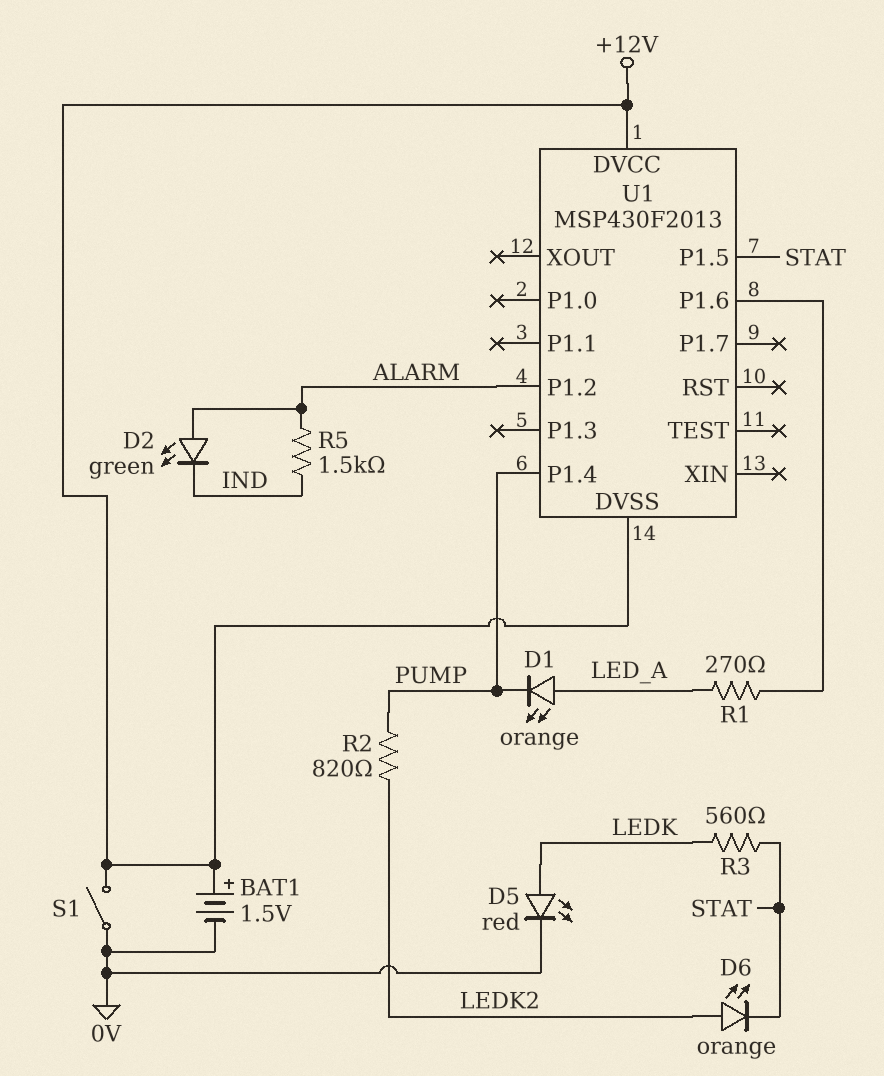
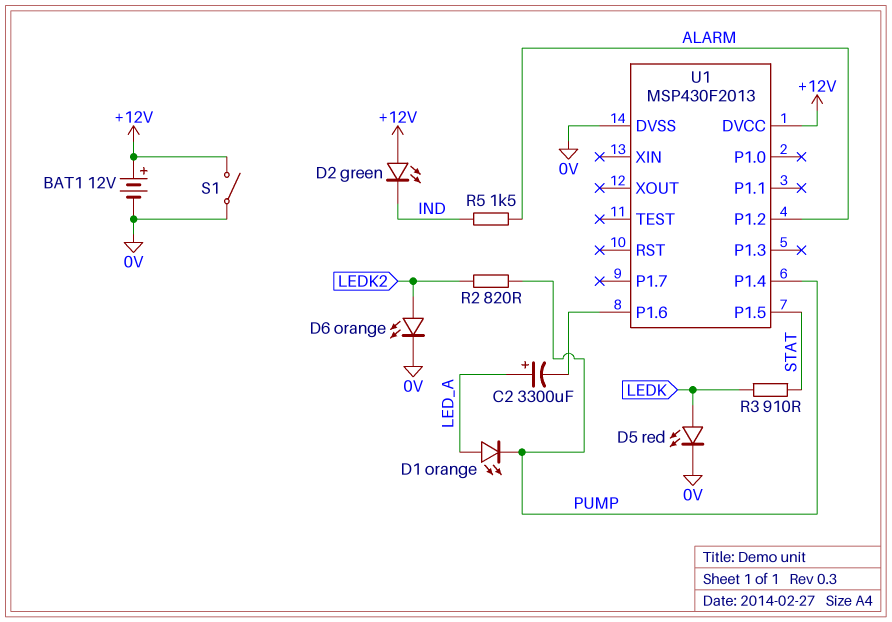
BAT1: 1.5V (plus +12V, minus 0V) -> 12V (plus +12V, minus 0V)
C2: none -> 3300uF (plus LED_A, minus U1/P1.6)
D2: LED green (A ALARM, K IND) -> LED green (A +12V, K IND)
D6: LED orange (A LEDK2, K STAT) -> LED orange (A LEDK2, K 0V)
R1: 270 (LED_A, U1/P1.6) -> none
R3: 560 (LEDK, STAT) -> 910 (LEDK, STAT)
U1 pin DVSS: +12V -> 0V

........

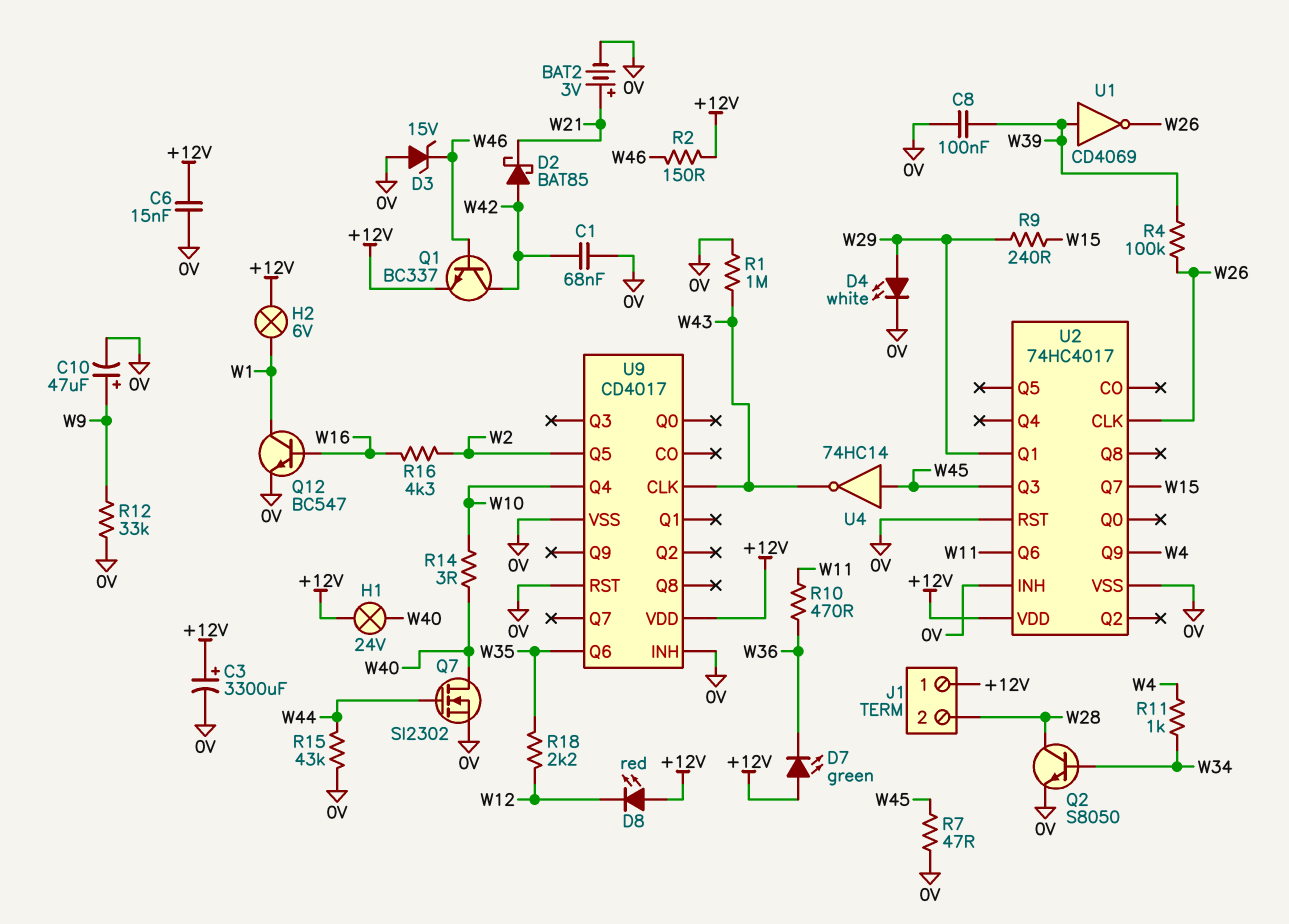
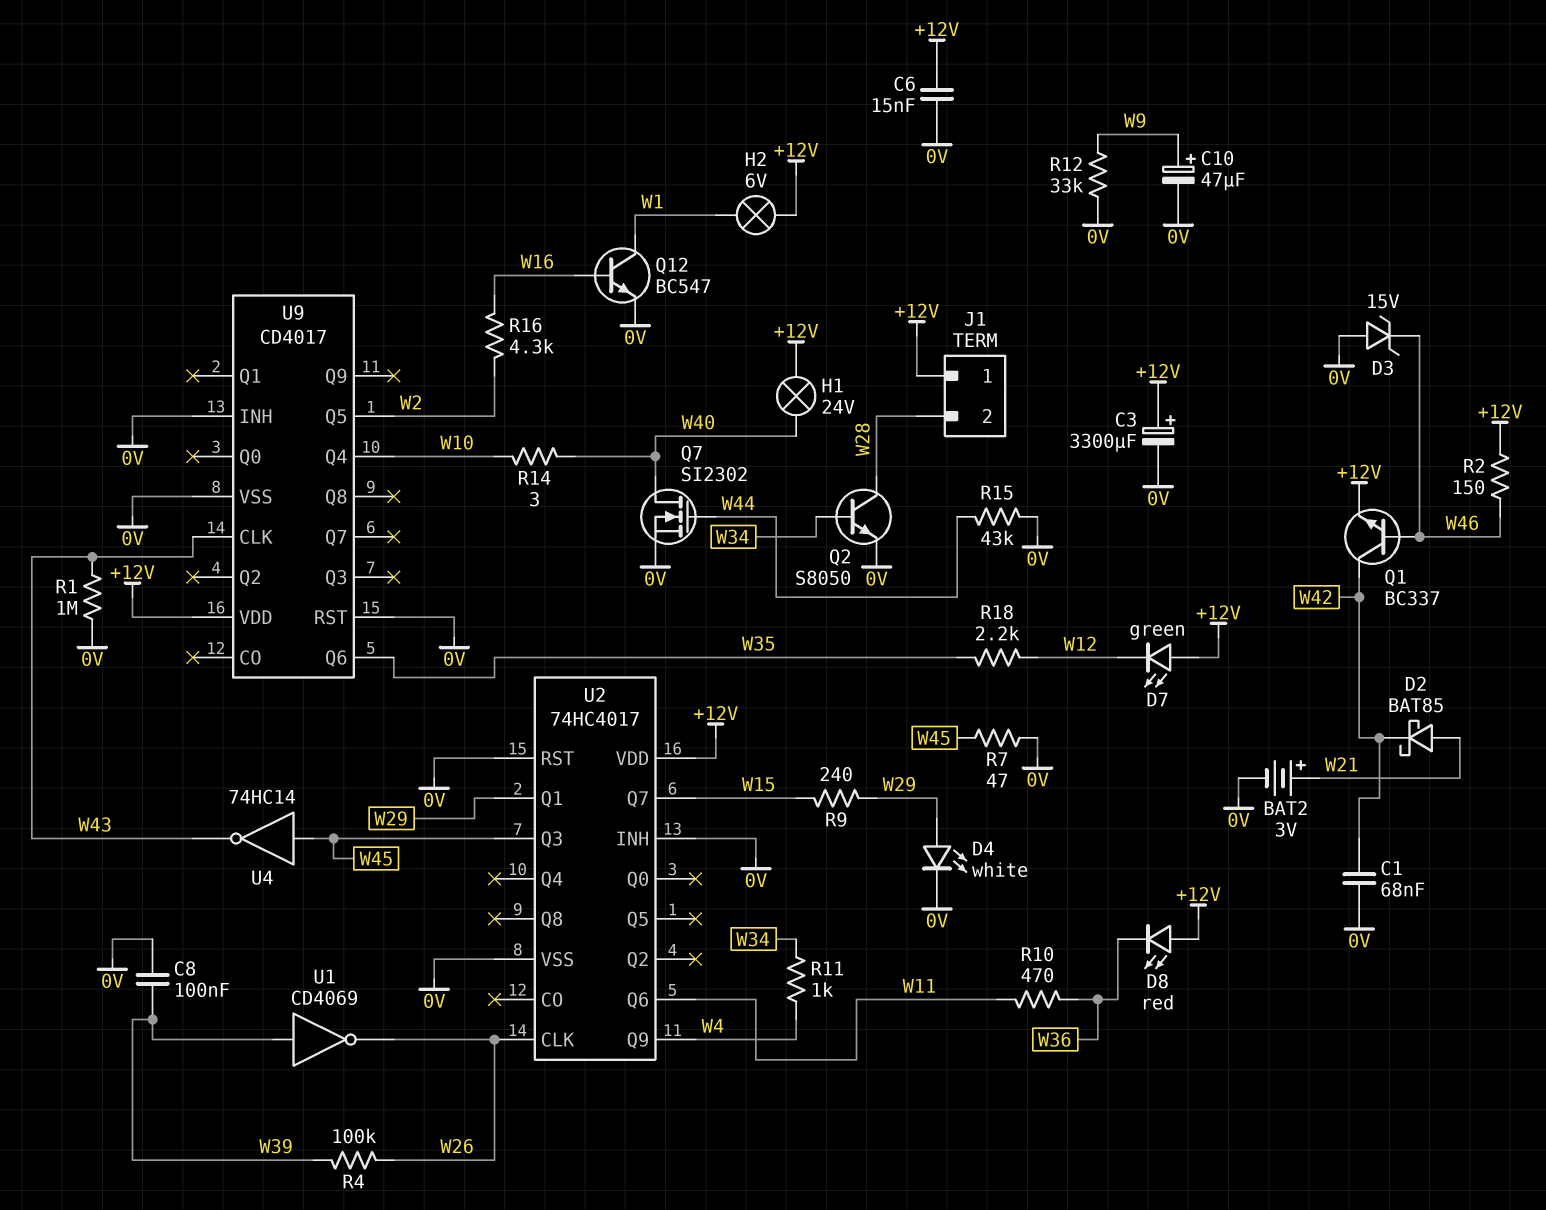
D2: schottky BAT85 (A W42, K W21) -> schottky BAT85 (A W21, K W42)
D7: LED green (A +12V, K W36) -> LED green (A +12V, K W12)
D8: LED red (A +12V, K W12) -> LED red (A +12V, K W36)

........

### [What you need to do]
Give only the lines from the one holding "D2: LED green" through the one holding "U1 pin DVSS: +12V -> 0V", each restated exactly as it appears above.

### [Written answer]
D2: LED green (A ALARM, K IND) -> LED green (A +12V, K IND)
D6: LED orange (A LEDK2, K STAT) -> LED orange (A LEDK2, K 0V)
R1: 270 (LED_A, U1/P1.6) -> none
R3: 560 (LEDK, STAT) -> 910 (LEDK, STAT)
U1 pin DVSS: +12V -> 0V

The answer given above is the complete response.